WHAT TO PRODUCE: Please count the lines in the entries below that include the word "watering", and give only the number.
START LISTED RECORDS
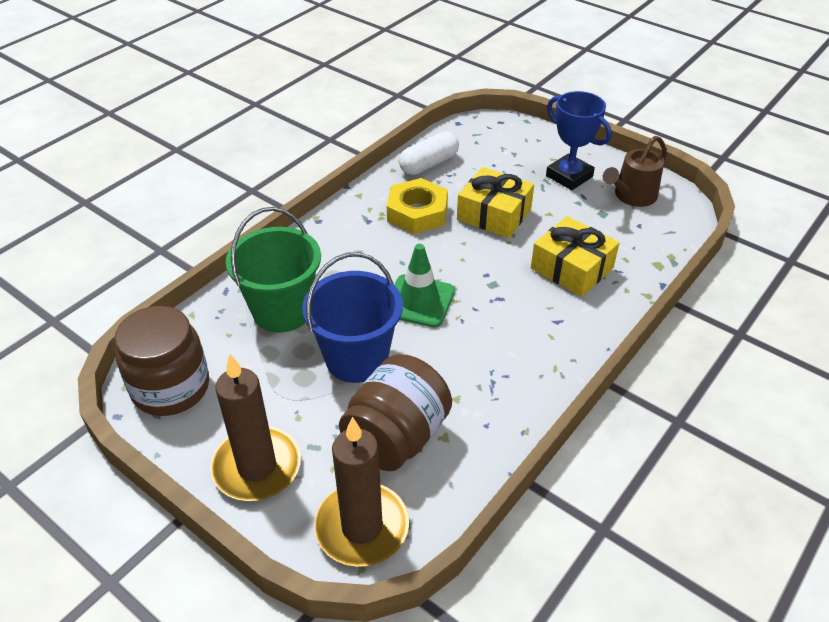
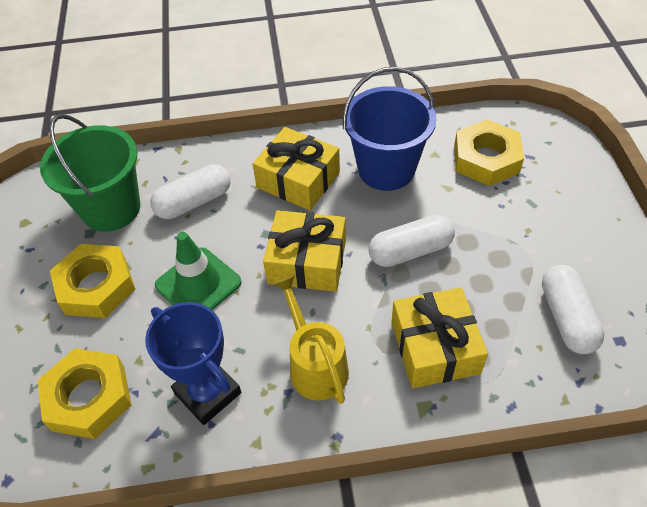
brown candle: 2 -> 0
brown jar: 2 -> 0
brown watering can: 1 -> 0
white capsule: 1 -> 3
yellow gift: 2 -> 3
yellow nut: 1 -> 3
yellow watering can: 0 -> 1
END LISTED RECORDS
RESULT OF THIS EXERCISE: 2